┌────────

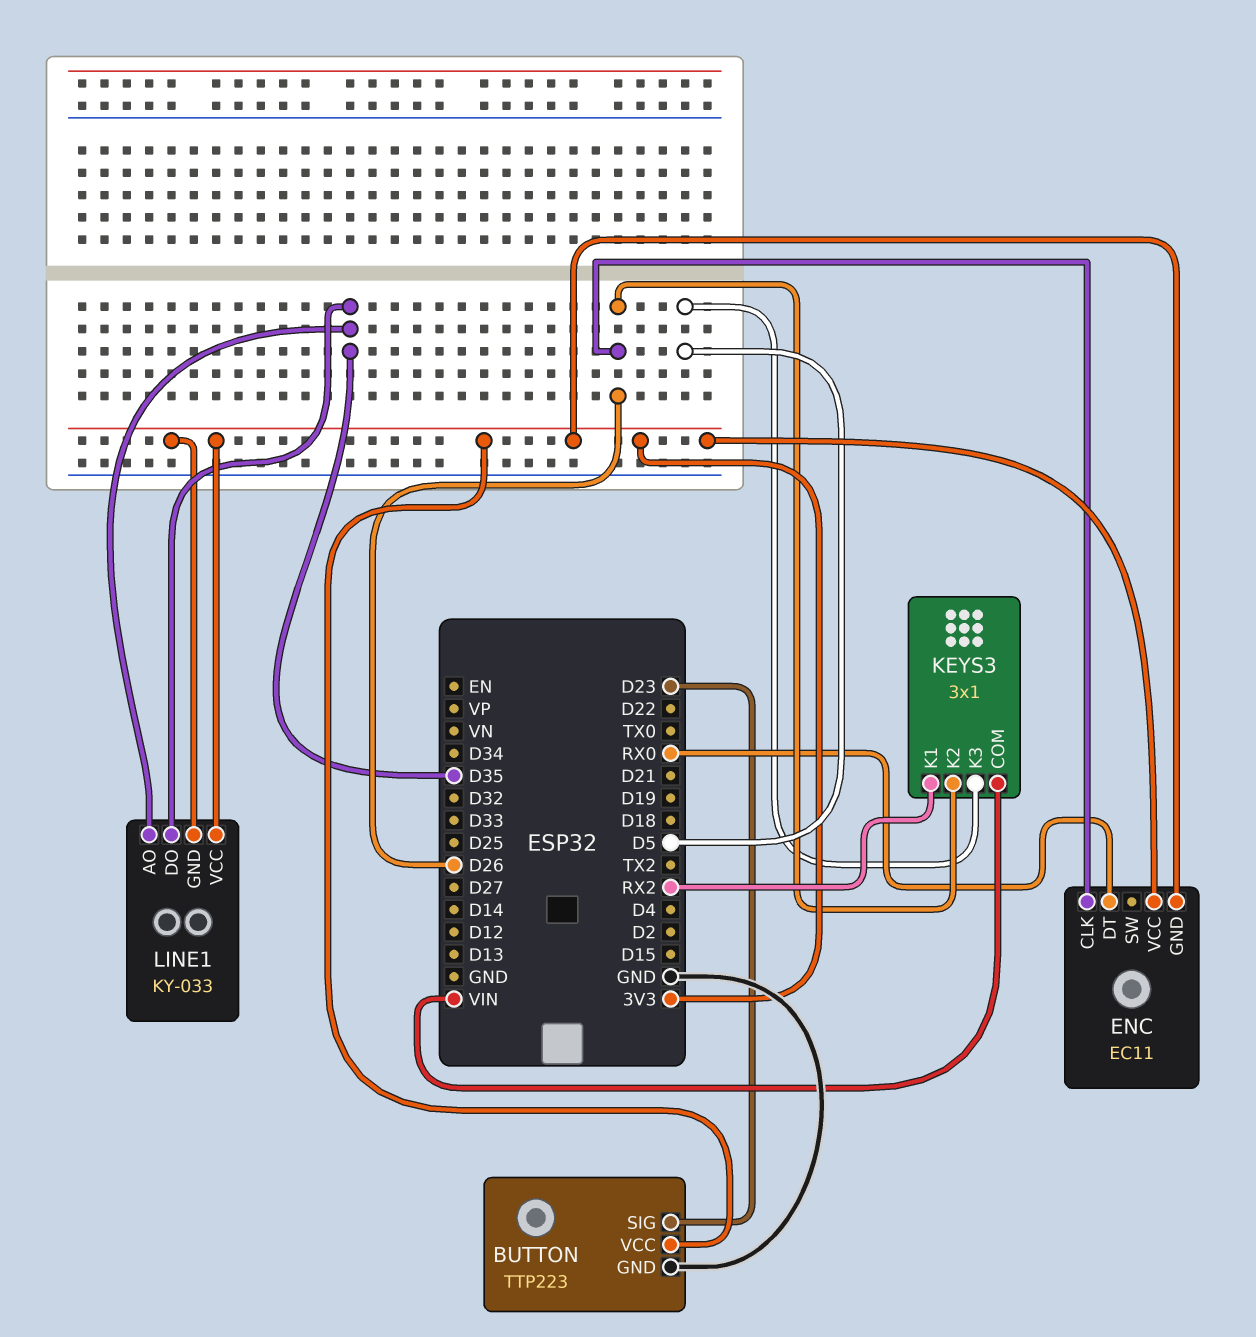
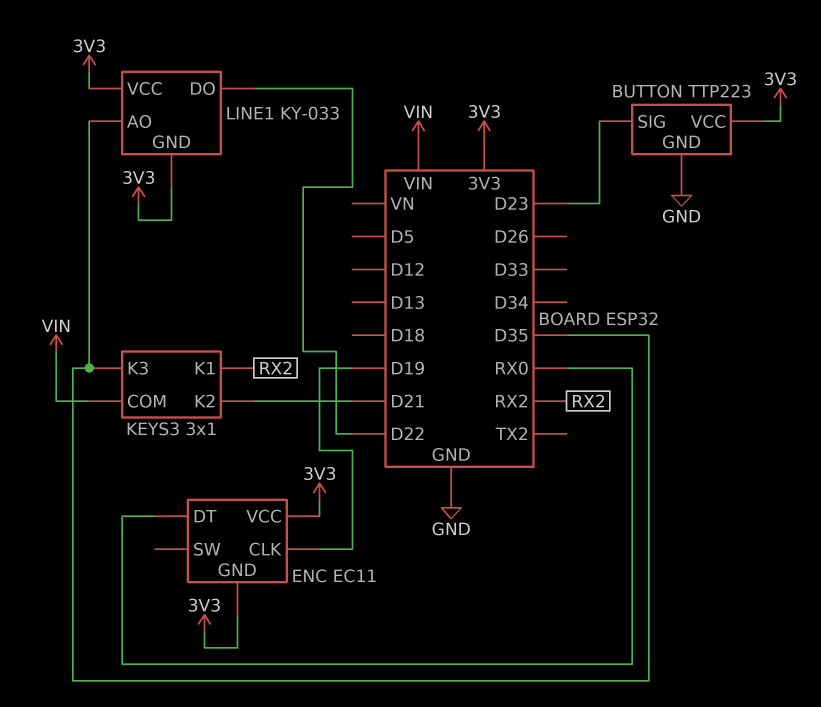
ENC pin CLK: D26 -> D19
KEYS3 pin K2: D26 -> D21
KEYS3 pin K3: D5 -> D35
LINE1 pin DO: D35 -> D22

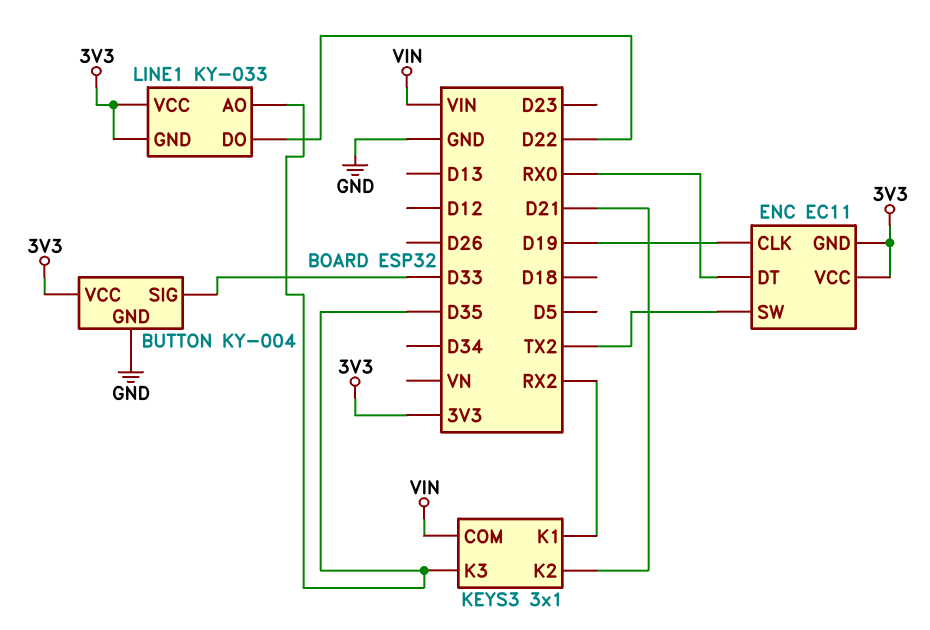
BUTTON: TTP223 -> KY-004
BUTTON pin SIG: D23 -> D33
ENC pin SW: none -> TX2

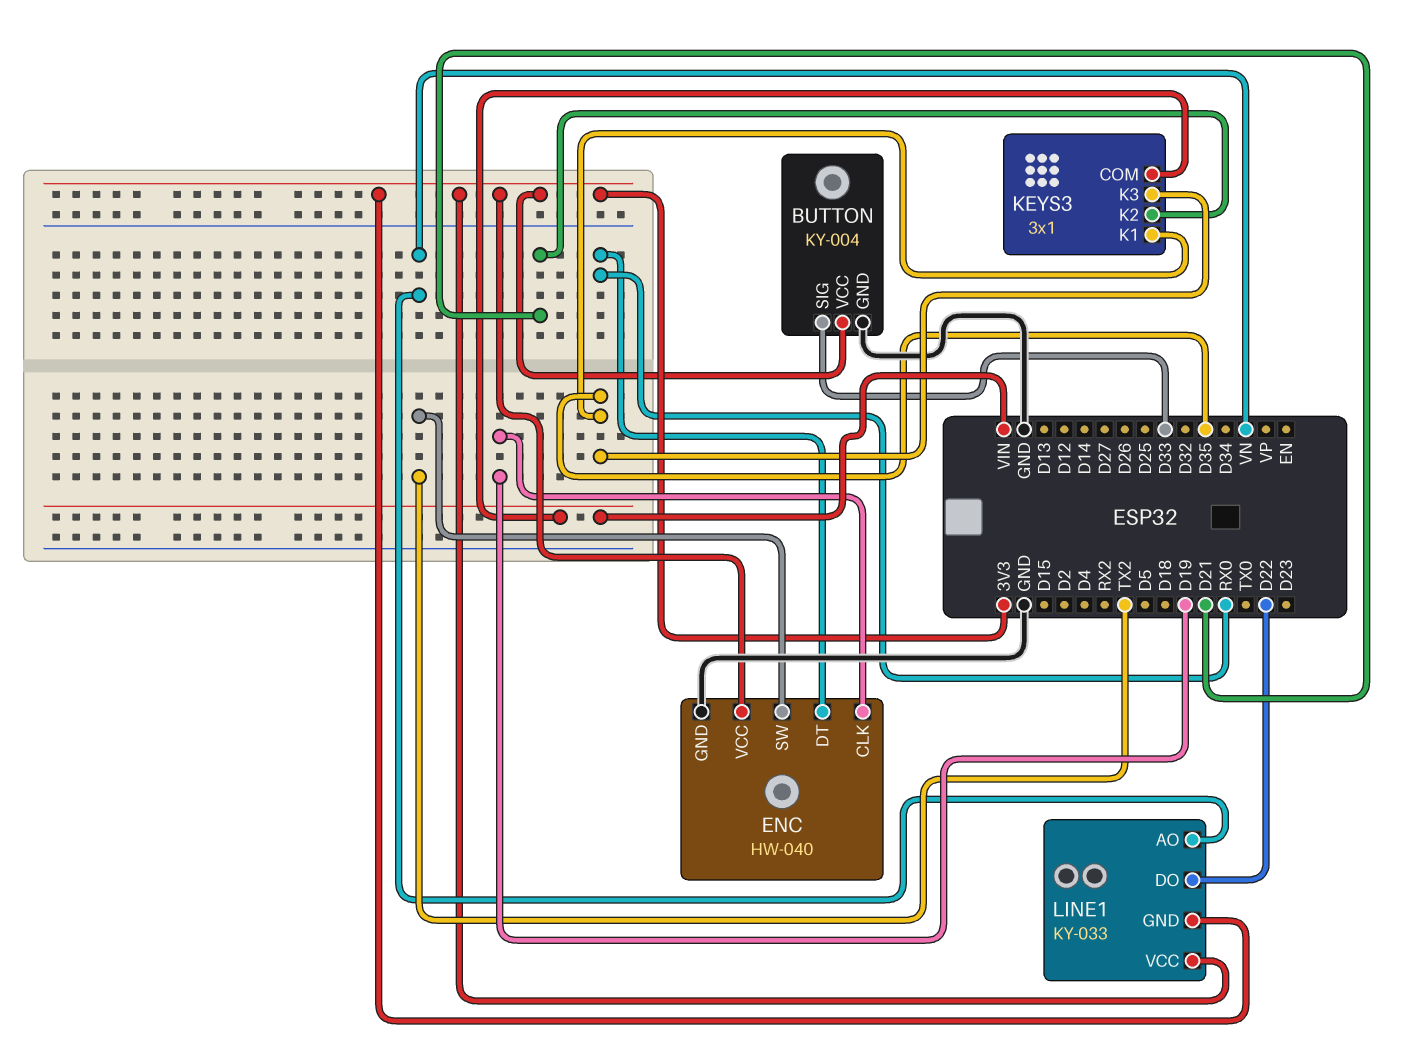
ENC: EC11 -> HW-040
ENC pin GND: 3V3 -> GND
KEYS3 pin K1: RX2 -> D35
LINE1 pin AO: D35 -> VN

└────────
┌────────

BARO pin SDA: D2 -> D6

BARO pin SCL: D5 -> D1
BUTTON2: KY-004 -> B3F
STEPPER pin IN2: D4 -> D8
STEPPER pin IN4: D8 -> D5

└────────
┌────────

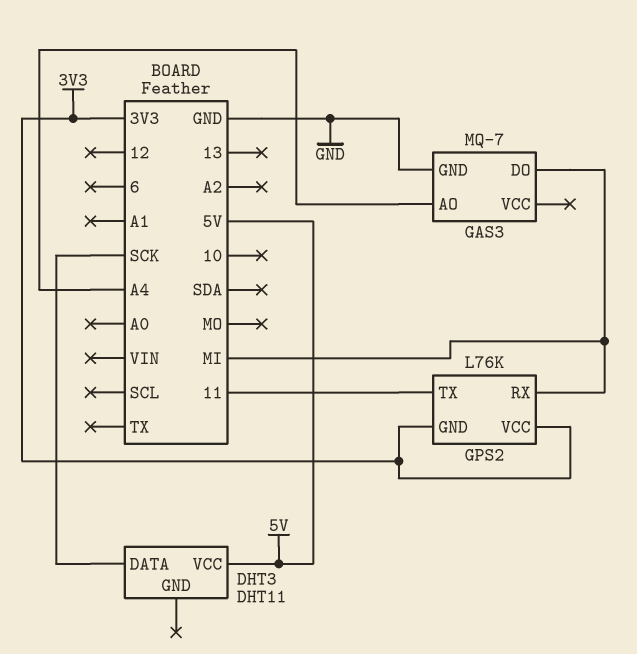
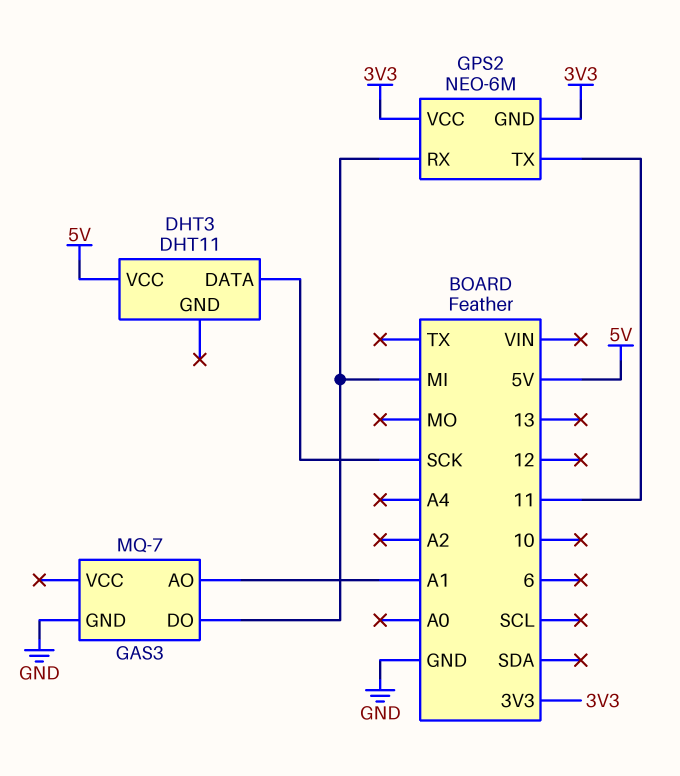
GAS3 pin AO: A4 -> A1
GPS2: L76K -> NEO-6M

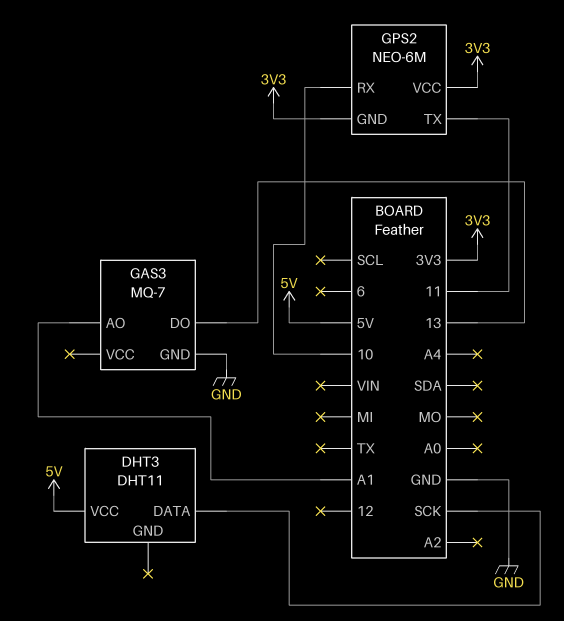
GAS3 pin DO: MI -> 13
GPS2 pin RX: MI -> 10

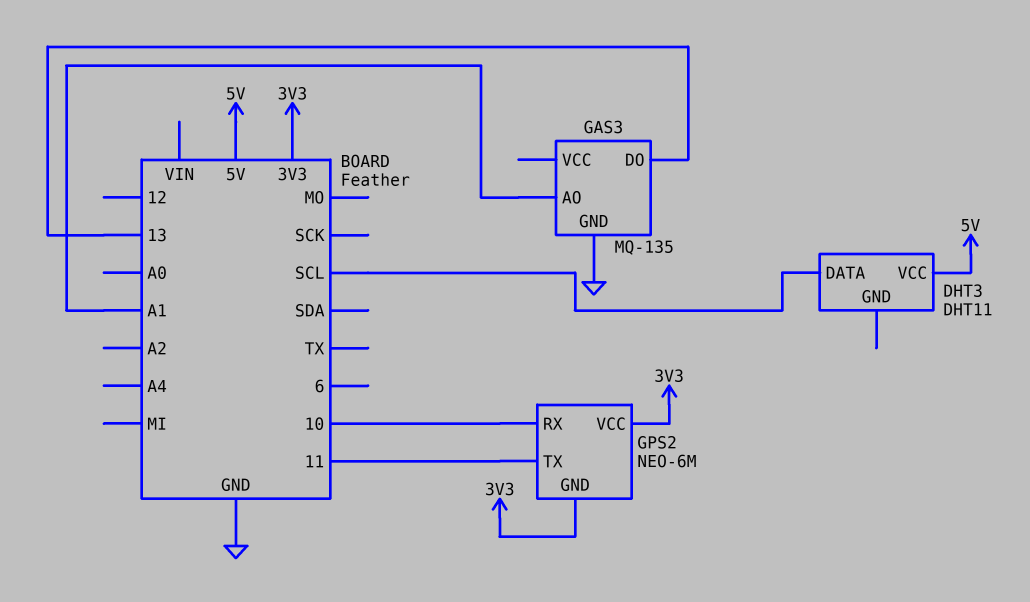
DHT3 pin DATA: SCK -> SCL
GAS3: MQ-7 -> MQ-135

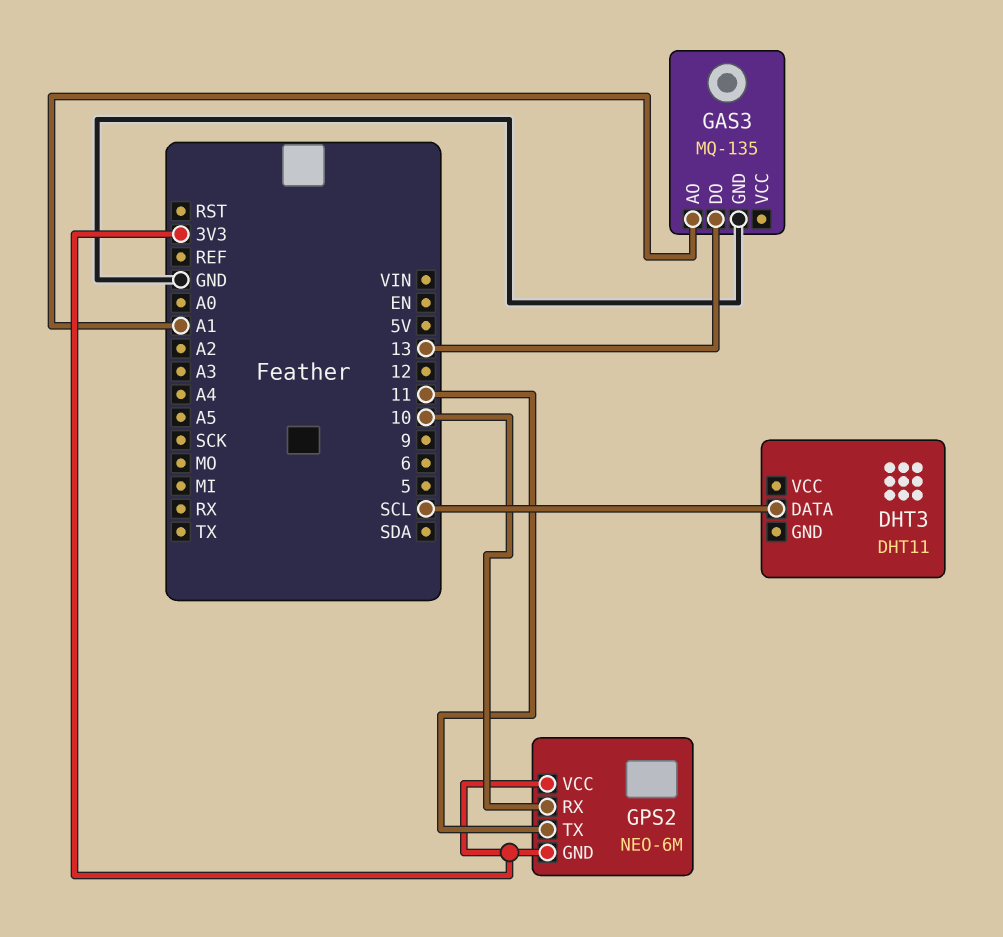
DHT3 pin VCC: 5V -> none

└────────

> _Work order_: Reproduce exactly the lines of the data above that run from the line with "KEYS3 pin K3: D5 -> D35" down to the line with "LINE1 pin AO: D35 -> VN", both ends included. Pictures do not belong in the copy.

> _Answer below_:
KEYS3 pin K3: D5 -> D35
LINE1 pin DO: D35 -> D22

BUTTON: TTP223 -> KY-004
BUTTON pin SIG: D23 -> D33
ENC pin SW: none -> TX2

ENC: EC11 -> HW-040
ENC pin GND: 3V3 -> GND
KEYS3 pin K1: RX2 -> D35
LINE1 pin AO: D35 -> VN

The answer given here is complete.